ABOUT THIS EXERCISE -> In the copy you make, keep each entry exactly as it is and leave out all images.

•••••

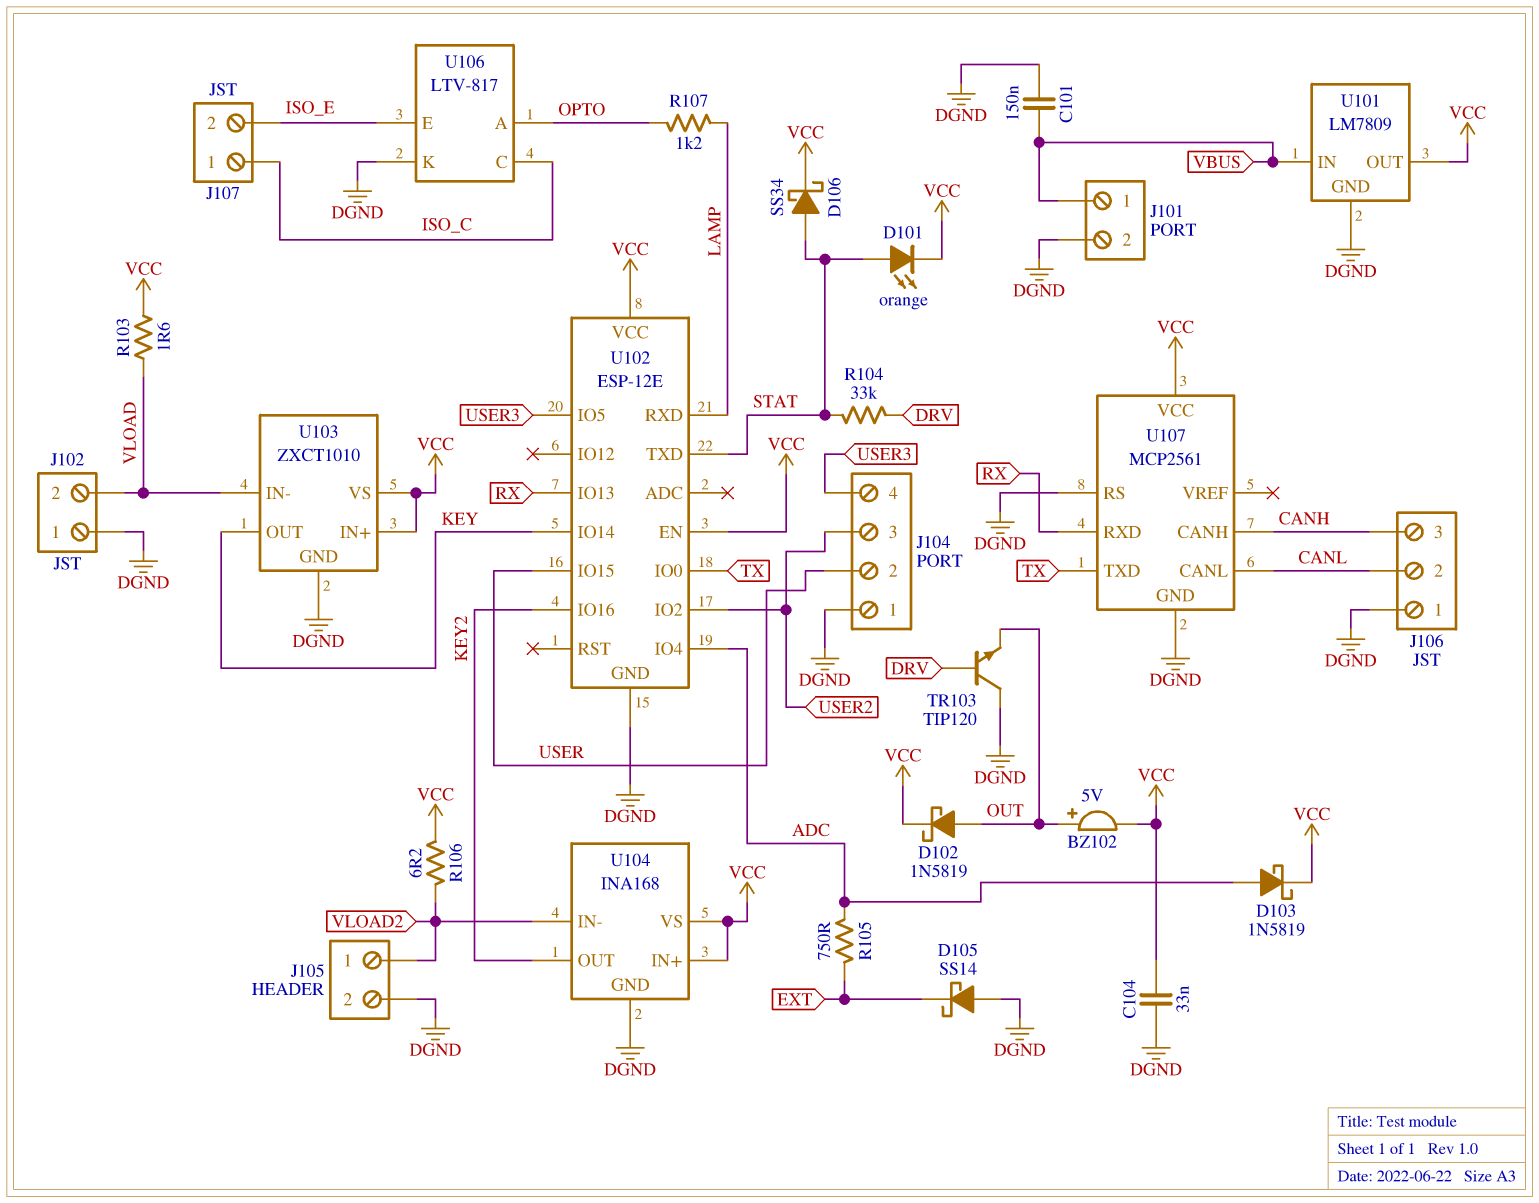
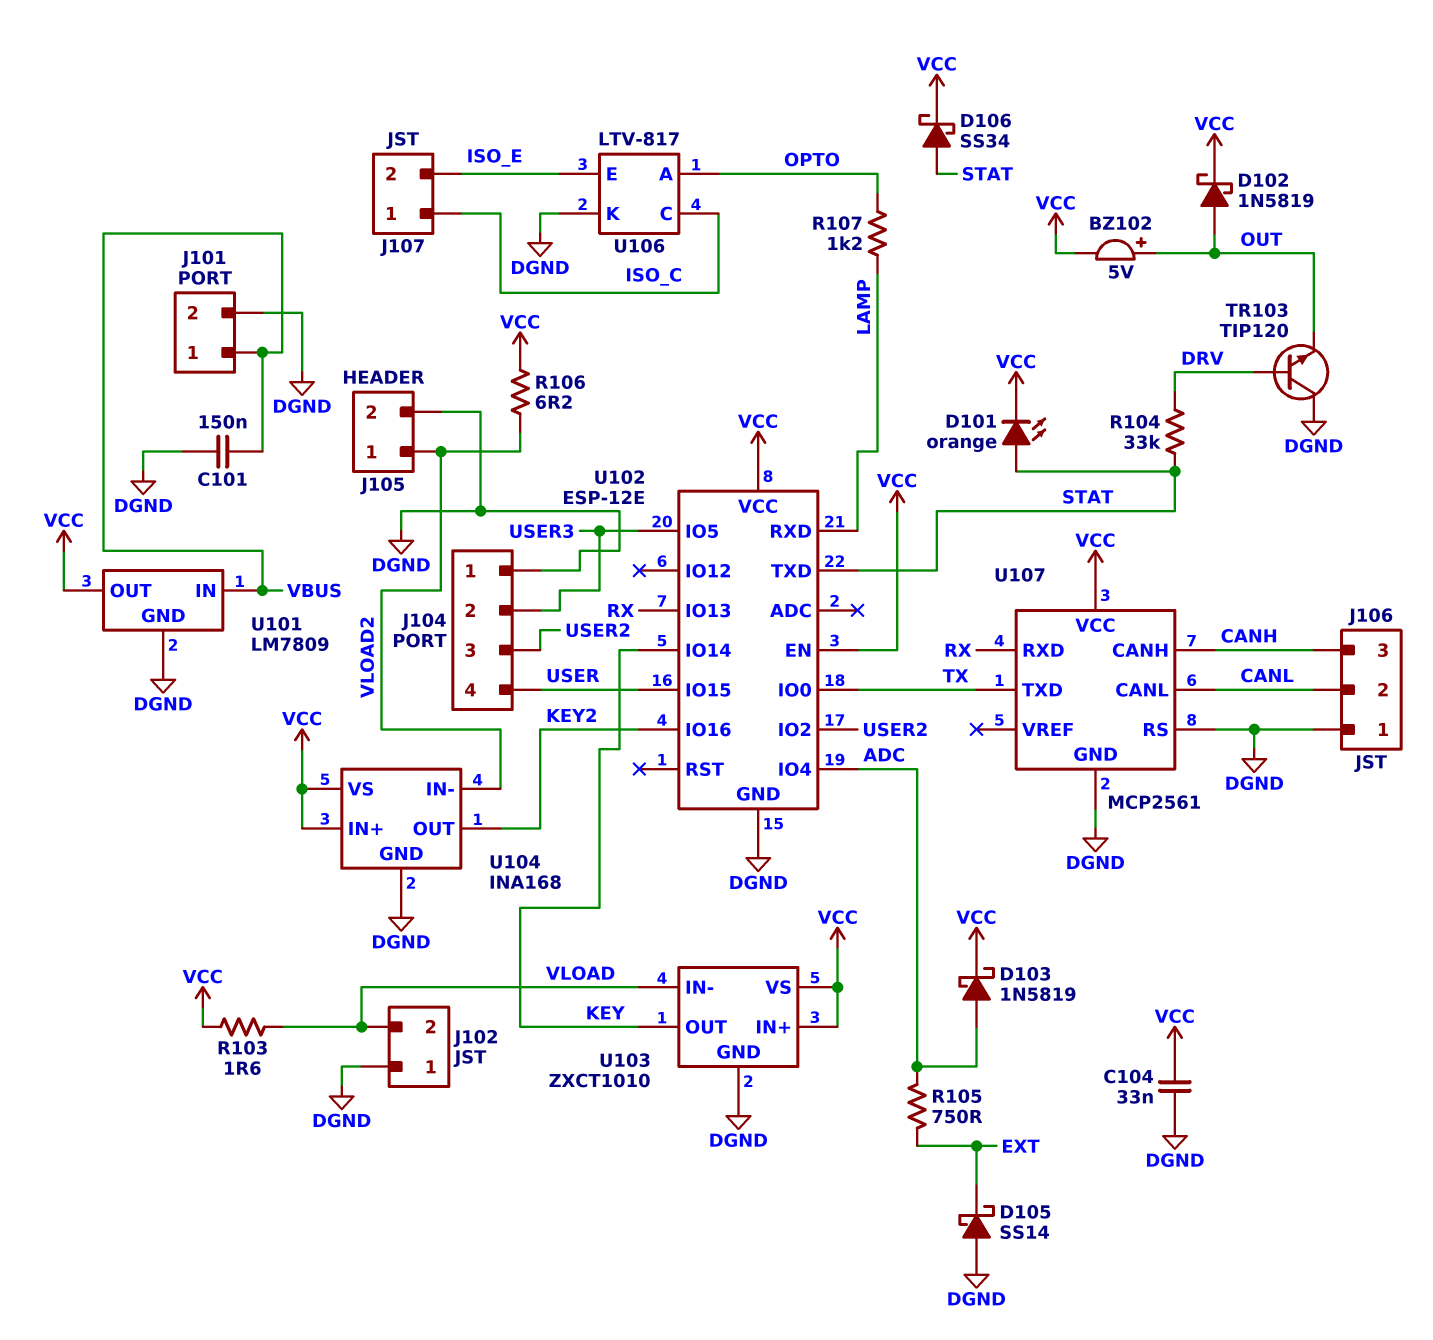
J104 pin 2: USER -> USER3
J104 pin 4: USER3 -> USER

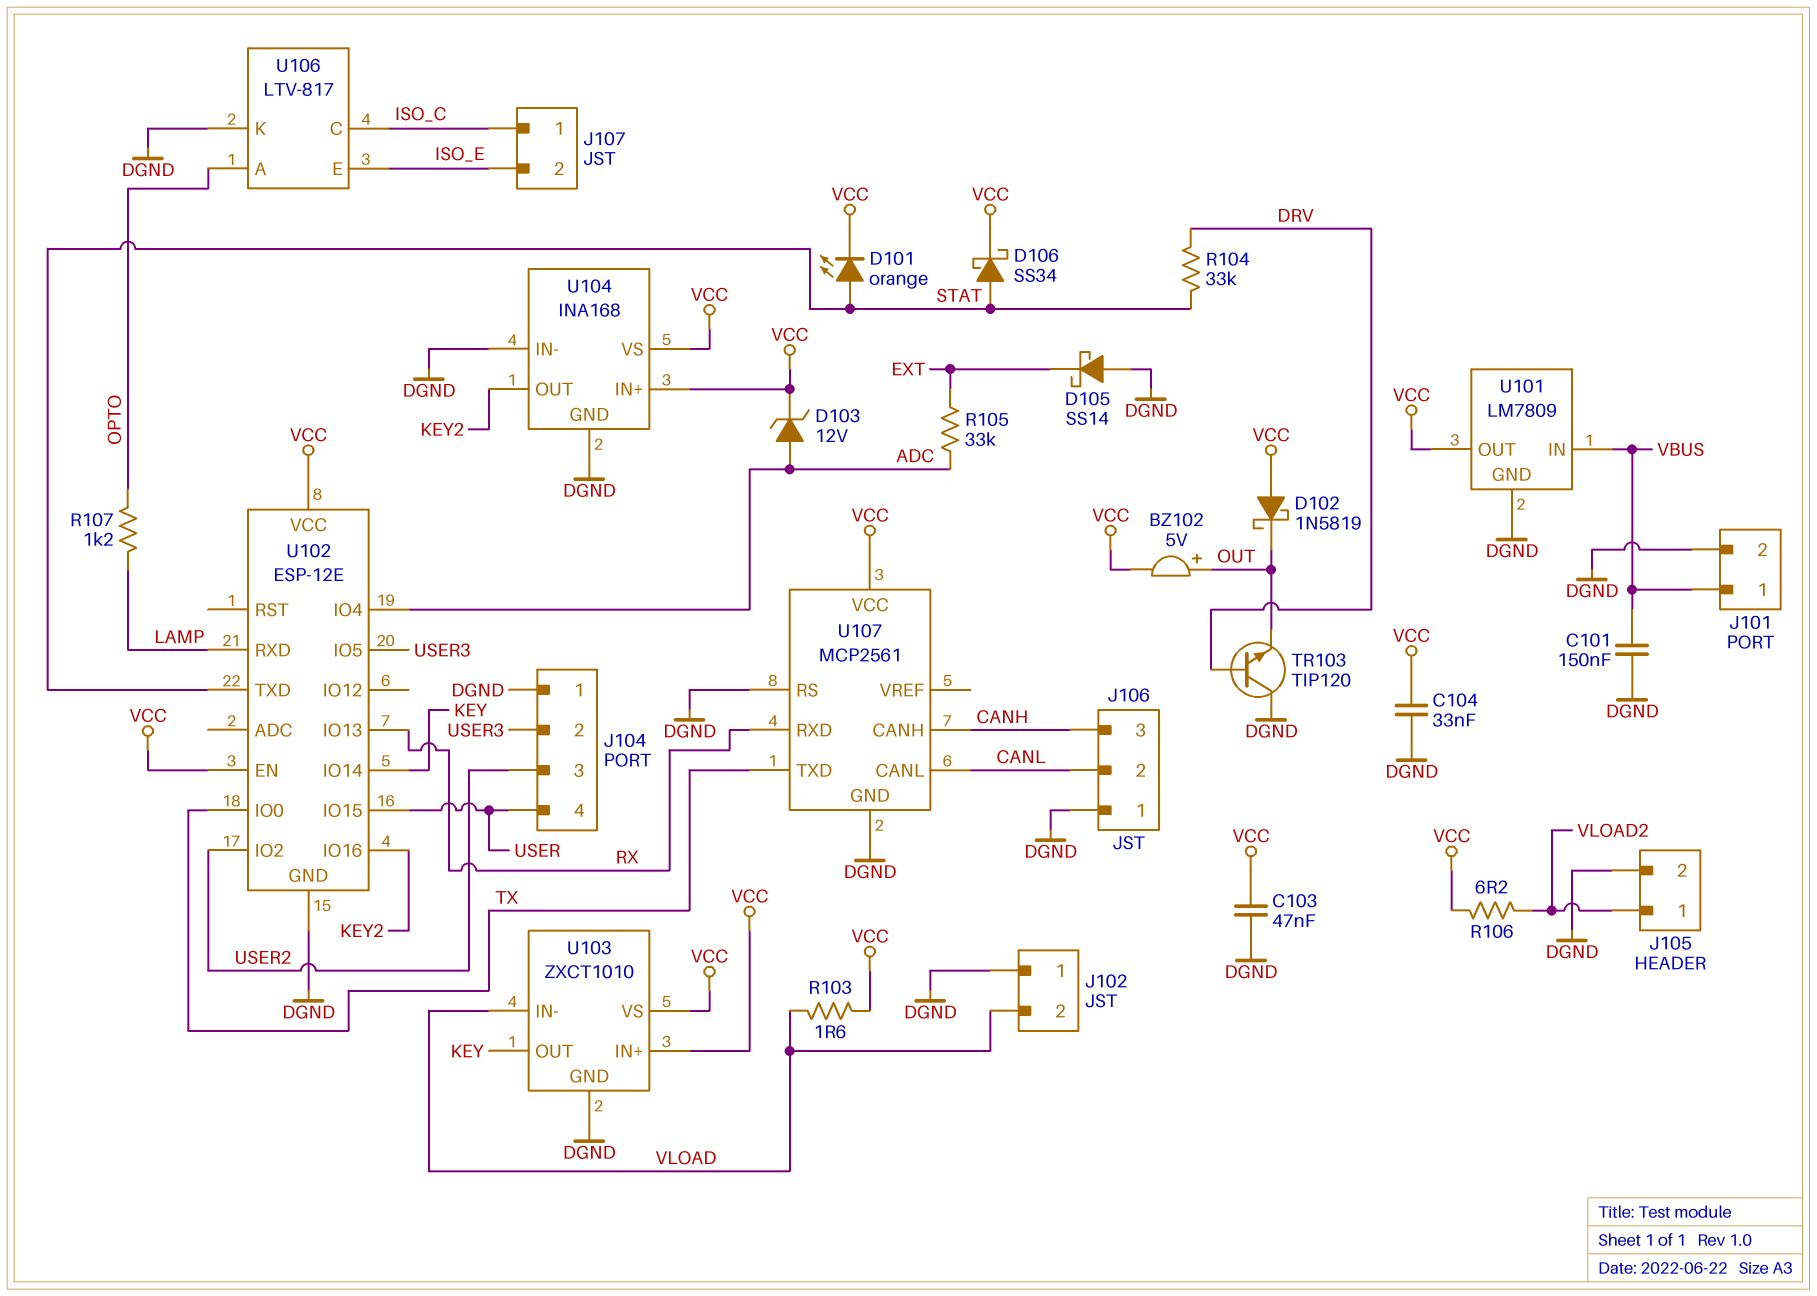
C103: none -> 47nF (DGND, VCC)
D102: schottky 1N5819 (A OUT, K VCC) -> schottky 1N5819 (A VCC, K OUT)
D103: schottky 1N5819 (A ADC, K VCC) -> zener 12V (A ADC, K VCC)
R105: 750 (ADC, EXT) -> 33k (ADC, EXT)
U104 pin IN-: VLOAD2 -> DGND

•••••

FINISHED EXERCISE ->
J104 pin 2: USER -> USER3
J104 pin 4: USER3 -> USER

C103: none -> 47nF (DGND, VCC)
D102: schottky 1N5819 (A OUT, K VCC) -> schottky 1N5819 (A VCC, K OUT)
D103: schottky 1N5819 (A ADC, K VCC) -> zener 12V (A ADC, K VCC)
R105: 750 (ADC, EXT) -> 33k (ADC, EXT)
U104 pin IN-: VLOAD2 -> DGND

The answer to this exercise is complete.